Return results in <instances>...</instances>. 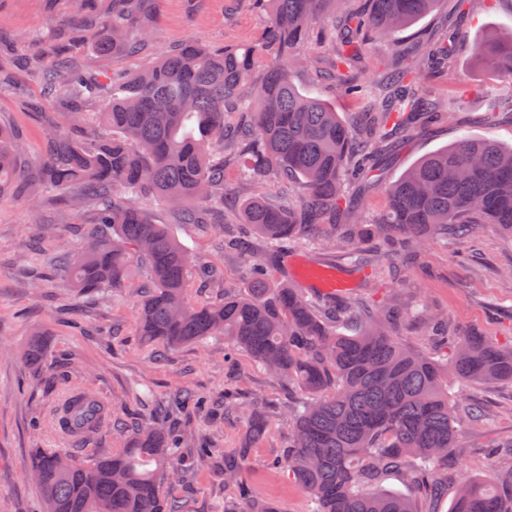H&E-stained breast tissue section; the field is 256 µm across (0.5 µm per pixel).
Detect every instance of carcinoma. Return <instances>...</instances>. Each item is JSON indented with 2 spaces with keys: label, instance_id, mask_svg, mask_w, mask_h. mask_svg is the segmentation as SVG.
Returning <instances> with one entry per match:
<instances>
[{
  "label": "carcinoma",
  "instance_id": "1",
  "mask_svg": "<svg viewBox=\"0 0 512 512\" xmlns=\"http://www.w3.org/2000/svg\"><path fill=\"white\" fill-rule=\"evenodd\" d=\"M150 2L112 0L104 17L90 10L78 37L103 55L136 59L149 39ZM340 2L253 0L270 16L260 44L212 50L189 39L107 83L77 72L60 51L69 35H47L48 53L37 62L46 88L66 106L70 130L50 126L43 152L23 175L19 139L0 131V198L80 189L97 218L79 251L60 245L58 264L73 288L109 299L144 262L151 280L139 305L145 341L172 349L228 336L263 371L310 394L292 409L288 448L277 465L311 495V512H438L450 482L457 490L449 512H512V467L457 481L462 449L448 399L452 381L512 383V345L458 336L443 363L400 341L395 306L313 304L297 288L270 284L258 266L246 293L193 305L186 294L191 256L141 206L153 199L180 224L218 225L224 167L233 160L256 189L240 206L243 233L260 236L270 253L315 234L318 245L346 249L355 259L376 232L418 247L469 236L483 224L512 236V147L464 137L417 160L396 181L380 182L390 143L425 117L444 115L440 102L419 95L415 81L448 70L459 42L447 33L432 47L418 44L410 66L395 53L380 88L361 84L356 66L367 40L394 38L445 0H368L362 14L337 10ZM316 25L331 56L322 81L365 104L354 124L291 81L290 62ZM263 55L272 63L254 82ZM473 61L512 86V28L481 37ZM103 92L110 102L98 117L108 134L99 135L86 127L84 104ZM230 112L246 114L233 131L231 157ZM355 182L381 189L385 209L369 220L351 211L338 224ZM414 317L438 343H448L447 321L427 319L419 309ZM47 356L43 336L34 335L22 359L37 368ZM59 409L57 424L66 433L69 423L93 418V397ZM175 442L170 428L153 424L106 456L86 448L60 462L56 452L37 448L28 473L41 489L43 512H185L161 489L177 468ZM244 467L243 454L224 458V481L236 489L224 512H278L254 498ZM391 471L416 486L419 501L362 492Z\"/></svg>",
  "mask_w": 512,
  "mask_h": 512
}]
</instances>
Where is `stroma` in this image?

...

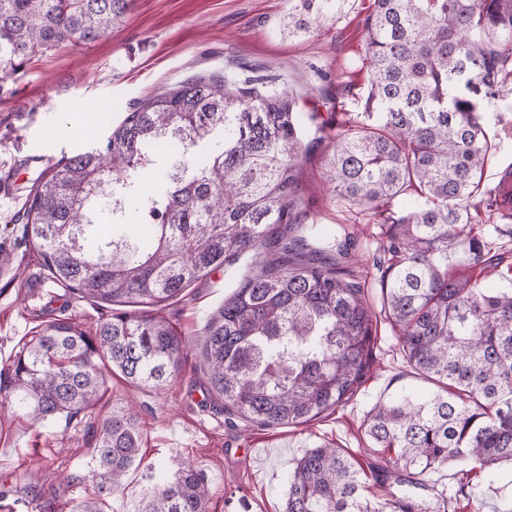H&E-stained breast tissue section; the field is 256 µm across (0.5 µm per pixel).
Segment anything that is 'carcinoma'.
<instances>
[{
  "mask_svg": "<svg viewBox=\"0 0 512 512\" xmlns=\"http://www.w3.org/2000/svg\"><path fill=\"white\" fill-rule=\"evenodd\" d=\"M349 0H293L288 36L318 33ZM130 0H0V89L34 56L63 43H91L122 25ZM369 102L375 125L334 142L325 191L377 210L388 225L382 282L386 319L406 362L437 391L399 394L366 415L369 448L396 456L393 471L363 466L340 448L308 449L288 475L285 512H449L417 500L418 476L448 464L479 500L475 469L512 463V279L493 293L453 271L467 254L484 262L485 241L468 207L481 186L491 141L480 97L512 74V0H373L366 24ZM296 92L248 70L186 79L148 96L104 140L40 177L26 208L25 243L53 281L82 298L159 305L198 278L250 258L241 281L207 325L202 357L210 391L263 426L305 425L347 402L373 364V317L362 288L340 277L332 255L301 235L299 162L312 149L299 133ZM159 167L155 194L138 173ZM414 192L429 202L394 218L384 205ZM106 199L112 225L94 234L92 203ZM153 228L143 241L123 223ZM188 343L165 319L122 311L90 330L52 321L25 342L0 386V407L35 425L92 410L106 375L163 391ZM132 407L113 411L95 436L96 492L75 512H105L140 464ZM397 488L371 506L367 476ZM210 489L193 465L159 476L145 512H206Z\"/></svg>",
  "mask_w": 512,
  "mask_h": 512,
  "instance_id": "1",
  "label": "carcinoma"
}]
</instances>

- _DIRECTIVE_: Of all the entries above, repeat only the lines from the line that has "Detect every instance" to the line that has "in this image?", both lines included, exactly.

- _ANSWER FOR THE TASK_:
Detect every instance of carcinoma. Return <instances>...</instances>. Each item is JSON indented with 2 spaces with keys: label, instance_id, mask_svg, mask_w, mask_h. mask_svg is the segmentation as SVG.
Returning <instances> with one entry per match:
<instances>
[{
  "label": "carcinoma",
  "instance_id": "1",
  "mask_svg": "<svg viewBox=\"0 0 512 512\" xmlns=\"http://www.w3.org/2000/svg\"><path fill=\"white\" fill-rule=\"evenodd\" d=\"M150 2L112 0L104 17L90 10L78 37L103 55L136 59L149 39ZM340 2L253 0L270 16L260 44L212 50L189 39L107 83L77 72L60 51L69 35H47L48 53L37 62L46 88L66 106L70 130L50 126L43 152L23 175L19 139L0 131V198L80 189L97 218L79 251L60 245L58 264L73 288L109 299L144 262L151 280L139 305L145 341L172 349L228 336L263 371L310 394L292 409L288 448L277 465L311 495V512H438L450 482L457 490L449 512H512V467L457 481L462 449L448 399L452 381L512 383V345L458 336L443 363L400 341L395 306L313 304L297 288L270 284L258 266L246 293L193 305L186 294L191 256L141 206L153 199L180 224L218 225L224 167L233 160L256 189L240 206L243 233L260 236L270 253L315 234L318 245L346 249L355 259L376 232L418 247L469 236L483 224L512 236V147L464 137L417 160L396 181L380 182L390 143L425 117L444 115L440 102L419 95L415 81L448 70L459 42L447 33L432 47L418 44L410 66L395 53L380 88L361 84L356 66L367 40L394 38L445 0H368L362 14L337 10ZM316 25L331 56L322 81L365 104L354 124L291 81L290 62ZM263 55L272 63L254 82ZM473 61L512 86V28L481 37ZM103 92L110 102L98 117L108 134L99 135L86 127L84 104ZM230 112L246 114L233 131L231 157ZM355 182L381 189L385 209L369 220L351 211L338 224ZM414 317L438 343H448L447 321L427 319L419 309ZM47 356L43 336L34 335L22 359L37 368ZM59 409L57 424L66 433L69 423L93 418V397ZM175 442L170 428L153 424L106 456L86 448L60 462L56 452L37 448L28 473L41 489L43 512H185L161 489L177 468ZM244 467L243 454L224 458V481L236 489L224 512H278L254 498ZM391 471L416 486L419 501L362 492Z\"/></svg>",
  "mask_w": 512,
  "mask_h": 512
}]
</instances>
Where is `stroma` in this image?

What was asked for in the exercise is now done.